[Recorded data]
• • •

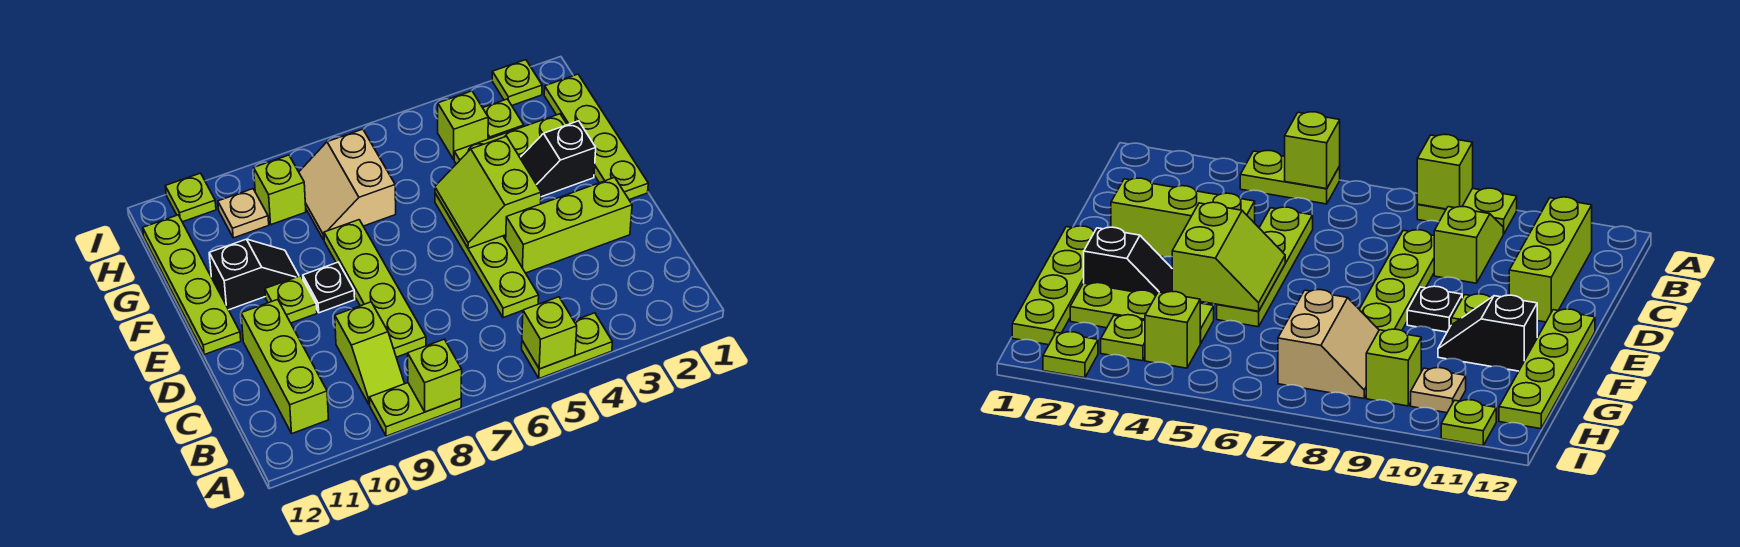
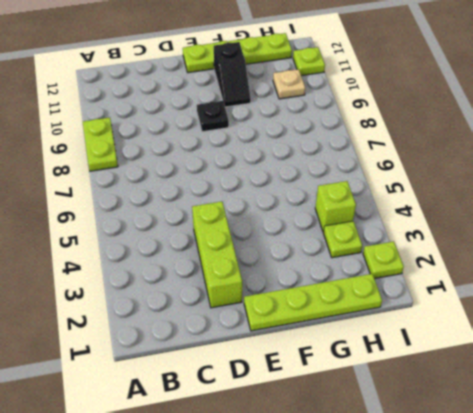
none -> lime plate A4:A5 level 1
none -> lime slope B9:C9 level 1 top C
none -> lime brick B11:D11 level 1

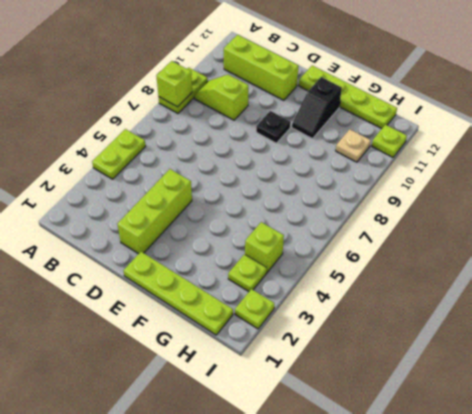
none -> lime plate C5:F5 level 1
none -> lime plate C8:F8 level 1
none -> lime plate E10 level 1

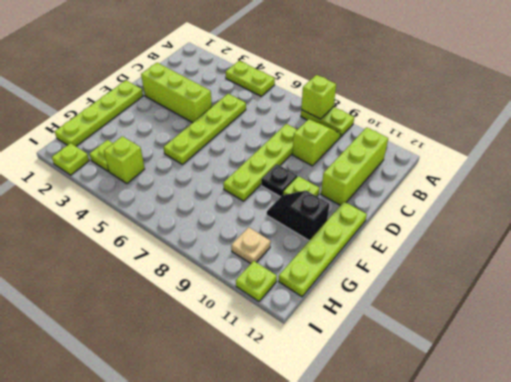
none -> black slope F2:F3 level 1 top 2
none -> lime plate G2:G4 level 1
none -> tan slope G7:H8 level 1 top 7

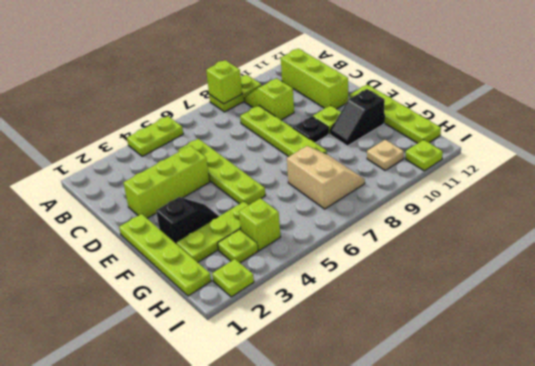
none -> lime brick H9 level 1
none -> lime brick A5 level 2
none -> lime slope E4:F5 level 2 top 4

• • •

In your copy, repeat the records above exactly and include no images.

none -> lime plate A4:A5 level 1
none -> lime slope B9:C9 level 1 top C
none -> lime brick B11:D11 level 1

none -> lime plate C5:F5 level 1
none -> lime plate C8:F8 level 1
none -> lime plate E10 level 1

none -> black slope F2:F3 level 1 top 2
none -> lime plate G2:G4 level 1
none -> tan slope G7:H8 level 1 top 7

none -> lime brick H9 level 1
none -> lime brick A5 level 2
none -> lime slope E4:F5 level 2 top 4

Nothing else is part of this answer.